TASK TO CARRY OUT — Search the entries for the line containing "S4: switch (AGND, N6) -> switch (N6, N9)". Repeat it, then every line after it, exactly through the final line.

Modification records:
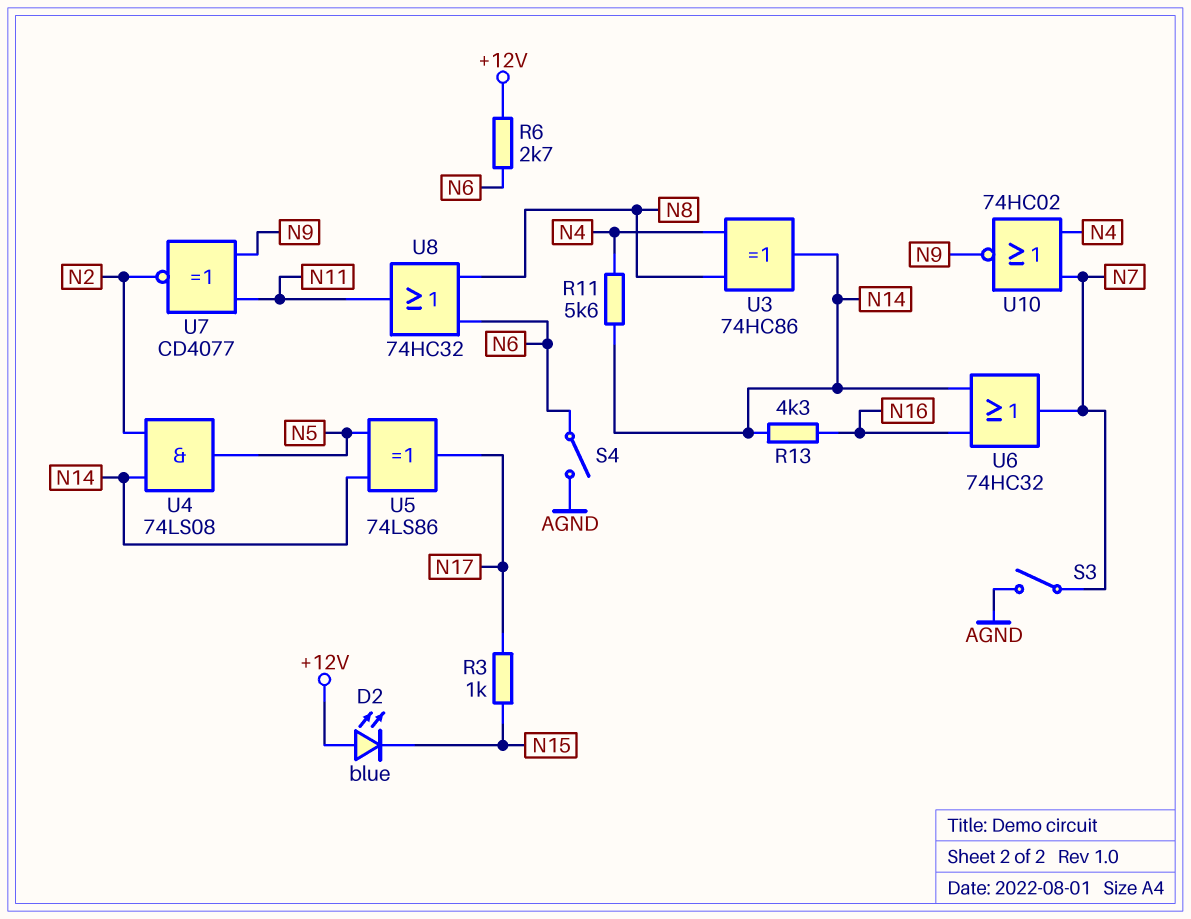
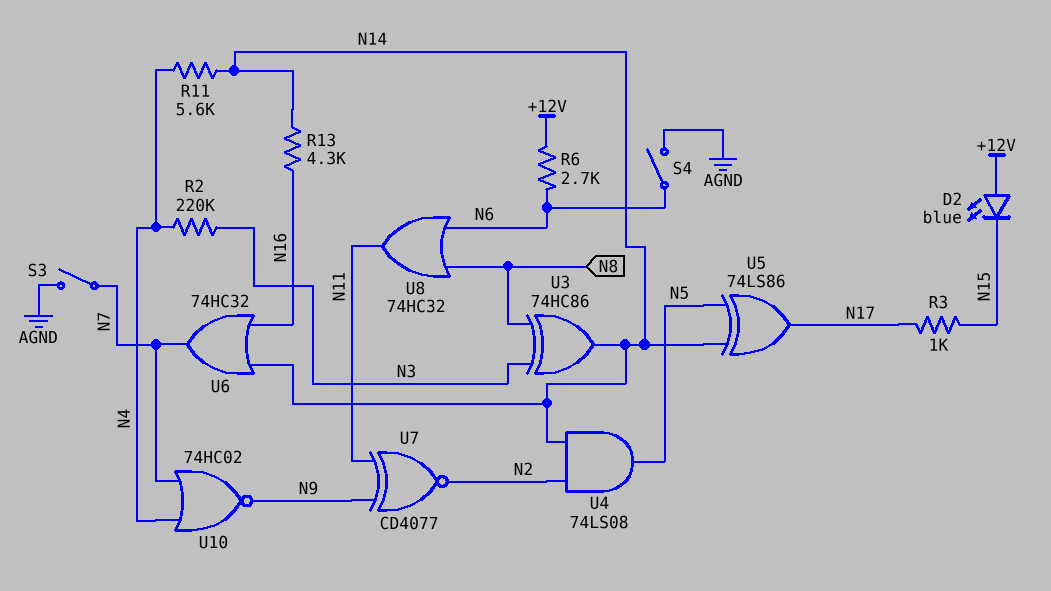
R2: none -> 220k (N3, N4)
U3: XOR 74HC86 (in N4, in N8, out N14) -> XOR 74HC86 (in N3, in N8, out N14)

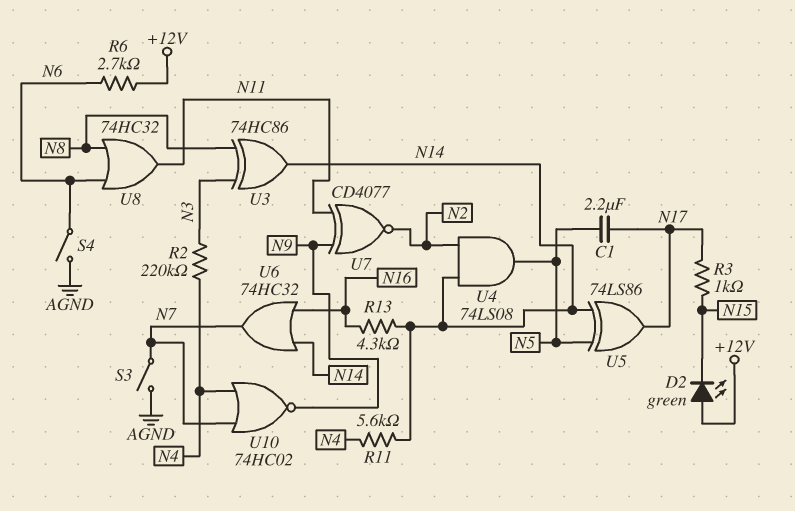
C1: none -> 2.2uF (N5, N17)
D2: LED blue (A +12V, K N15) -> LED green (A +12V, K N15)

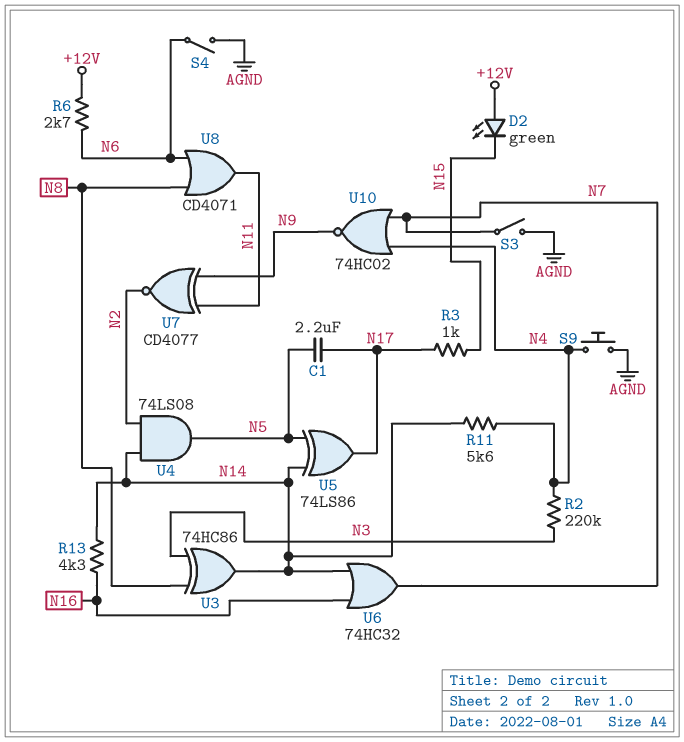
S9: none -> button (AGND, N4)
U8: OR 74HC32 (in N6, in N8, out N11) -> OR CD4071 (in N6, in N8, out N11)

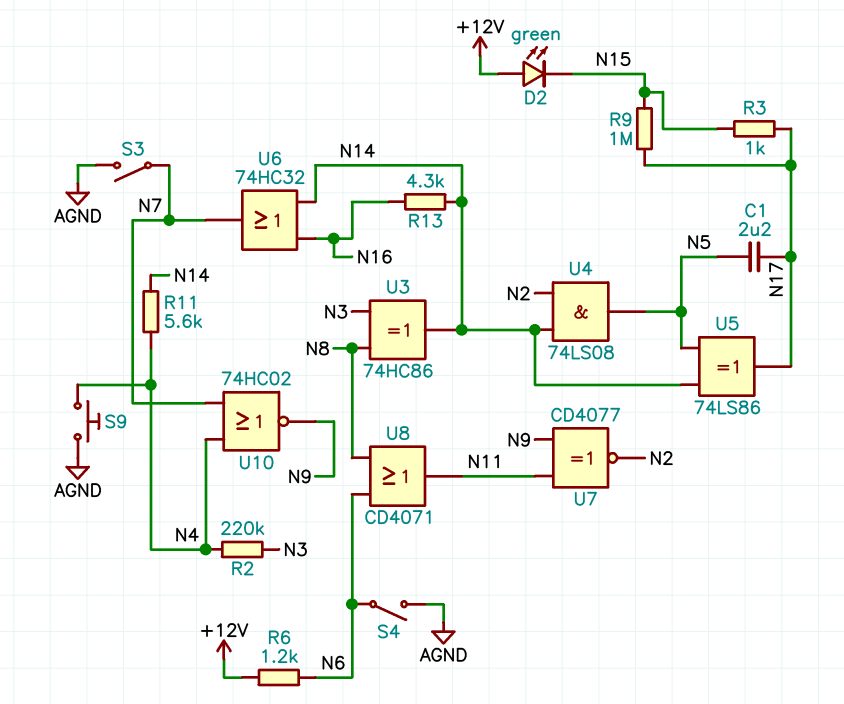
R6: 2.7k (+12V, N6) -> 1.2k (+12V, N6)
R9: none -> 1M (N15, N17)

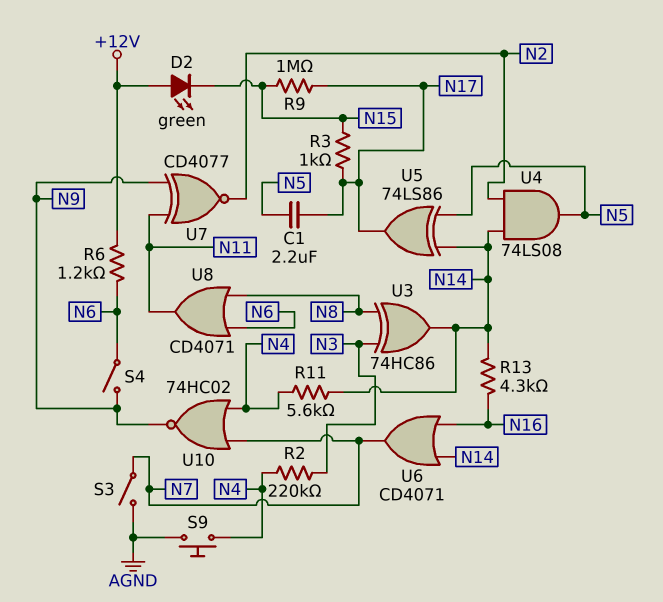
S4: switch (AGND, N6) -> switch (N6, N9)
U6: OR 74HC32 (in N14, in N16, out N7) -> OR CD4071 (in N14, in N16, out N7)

PROBLEM SOLUTION —
S4: switch (AGND, N6) -> switch (N6, N9)
U6: OR 74HC32 (in N14, in N16, out N7) -> OR CD4071 (in N14, in N16, out N7)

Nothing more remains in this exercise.